_Task to complete_: Return all of the entries below exactly as they are given.

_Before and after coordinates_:
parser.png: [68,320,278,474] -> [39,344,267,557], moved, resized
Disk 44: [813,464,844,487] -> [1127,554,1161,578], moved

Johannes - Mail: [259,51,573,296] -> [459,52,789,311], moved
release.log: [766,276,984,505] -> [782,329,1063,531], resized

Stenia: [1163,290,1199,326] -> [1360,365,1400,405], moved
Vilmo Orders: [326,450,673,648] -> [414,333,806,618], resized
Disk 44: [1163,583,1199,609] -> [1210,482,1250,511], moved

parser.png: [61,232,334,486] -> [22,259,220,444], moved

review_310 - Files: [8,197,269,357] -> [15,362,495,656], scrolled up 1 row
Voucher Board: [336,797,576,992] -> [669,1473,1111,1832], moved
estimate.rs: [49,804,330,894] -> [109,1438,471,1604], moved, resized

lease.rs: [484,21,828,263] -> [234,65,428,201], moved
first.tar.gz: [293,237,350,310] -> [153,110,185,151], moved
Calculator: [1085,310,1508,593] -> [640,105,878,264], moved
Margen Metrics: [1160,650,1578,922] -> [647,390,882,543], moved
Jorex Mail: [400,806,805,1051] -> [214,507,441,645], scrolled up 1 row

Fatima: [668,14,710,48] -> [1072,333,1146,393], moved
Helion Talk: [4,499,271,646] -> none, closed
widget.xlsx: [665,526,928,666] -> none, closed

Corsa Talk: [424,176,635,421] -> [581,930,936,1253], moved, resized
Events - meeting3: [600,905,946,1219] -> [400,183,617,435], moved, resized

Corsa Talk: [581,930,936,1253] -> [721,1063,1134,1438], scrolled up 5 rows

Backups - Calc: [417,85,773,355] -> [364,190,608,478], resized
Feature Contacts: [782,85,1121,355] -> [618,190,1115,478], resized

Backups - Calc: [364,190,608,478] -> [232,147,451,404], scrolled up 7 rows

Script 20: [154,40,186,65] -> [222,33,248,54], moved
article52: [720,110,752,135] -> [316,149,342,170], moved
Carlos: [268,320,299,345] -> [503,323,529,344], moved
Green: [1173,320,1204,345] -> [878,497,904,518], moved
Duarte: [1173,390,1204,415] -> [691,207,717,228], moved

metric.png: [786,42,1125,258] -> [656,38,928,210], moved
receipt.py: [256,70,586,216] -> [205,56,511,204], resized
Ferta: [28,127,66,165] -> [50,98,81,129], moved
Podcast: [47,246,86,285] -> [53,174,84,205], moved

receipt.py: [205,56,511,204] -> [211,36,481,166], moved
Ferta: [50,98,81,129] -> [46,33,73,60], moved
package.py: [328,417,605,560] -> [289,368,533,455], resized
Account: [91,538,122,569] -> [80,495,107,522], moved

_Answer to the problem_:
parser.png: [68,320,278,474] -> [39,344,267,557], moved, resized
Disk 44: [813,464,844,487] -> [1127,554,1161,578], moved

Johannes - Mail: [259,51,573,296] -> [459,52,789,311], moved
release.log: [766,276,984,505] -> [782,329,1063,531], resized

Stenia: [1163,290,1199,326] -> [1360,365,1400,405], moved
Vilmo Orders: [326,450,673,648] -> [414,333,806,618], resized
Disk 44: [1163,583,1199,609] -> [1210,482,1250,511], moved

parser.png: [61,232,334,486] -> [22,259,220,444], moved

review_310 - Files: [8,197,269,357] -> [15,362,495,656], scrolled up 1 row
Voucher Board: [336,797,576,992] -> [669,1473,1111,1832], moved
estimate.rs: [49,804,330,894] -> [109,1438,471,1604], moved, resized

lease.rs: [484,21,828,263] -> [234,65,428,201], moved
first.tar.gz: [293,237,350,310] -> [153,110,185,151], moved
Calculator: [1085,310,1508,593] -> [640,105,878,264], moved
Margen Metrics: [1160,650,1578,922] -> [647,390,882,543], moved
Jorex Mail: [400,806,805,1051] -> [214,507,441,645], scrolled up 1 row

Fatima: [668,14,710,48] -> [1072,333,1146,393], moved
Helion Talk: [4,499,271,646] -> none, closed
widget.xlsx: [665,526,928,666] -> none, closed

Corsa Talk: [424,176,635,421] -> [581,930,936,1253], moved, resized
Events - meeting3: [600,905,946,1219] -> [400,183,617,435], moved, resized

Corsa Talk: [581,930,936,1253] -> [721,1063,1134,1438], scrolled up 5 rows

Backups - Calc: [417,85,773,355] -> [364,190,608,478], resized
Feature Contacts: [782,85,1121,355] -> [618,190,1115,478], resized

Backups - Calc: [364,190,608,478] -> [232,147,451,404], scrolled up 7 rows

Script 20: [154,40,186,65] -> [222,33,248,54], moved
article52: [720,110,752,135] -> [316,149,342,170], moved
Carlos: [268,320,299,345] -> [503,323,529,344], moved
Green: [1173,320,1204,345] -> [878,497,904,518], moved
Duarte: [1173,390,1204,415] -> [691,207,717,228], moved

metric.png: [786,42,1125,258] -> [656,38,928,210], moved
receipt.py: [256,70,586,216] -> [205,56,511,204], resized
Ferta: [28,127,66,165] -> [50,98,81,129], moved
Podcast: [47,246,86,285] -> [53,174,84,205], moved

receipt.py: [205,56,511,204] -> [211,36,481,166], moved
Ferta: [50,98,81,129] -> [46,33,73,60], moved
package.py: [328,417,605,560] -> [289,368,533,455], resized
Account: [91,538,122,569] -> [80,495,107,522], moved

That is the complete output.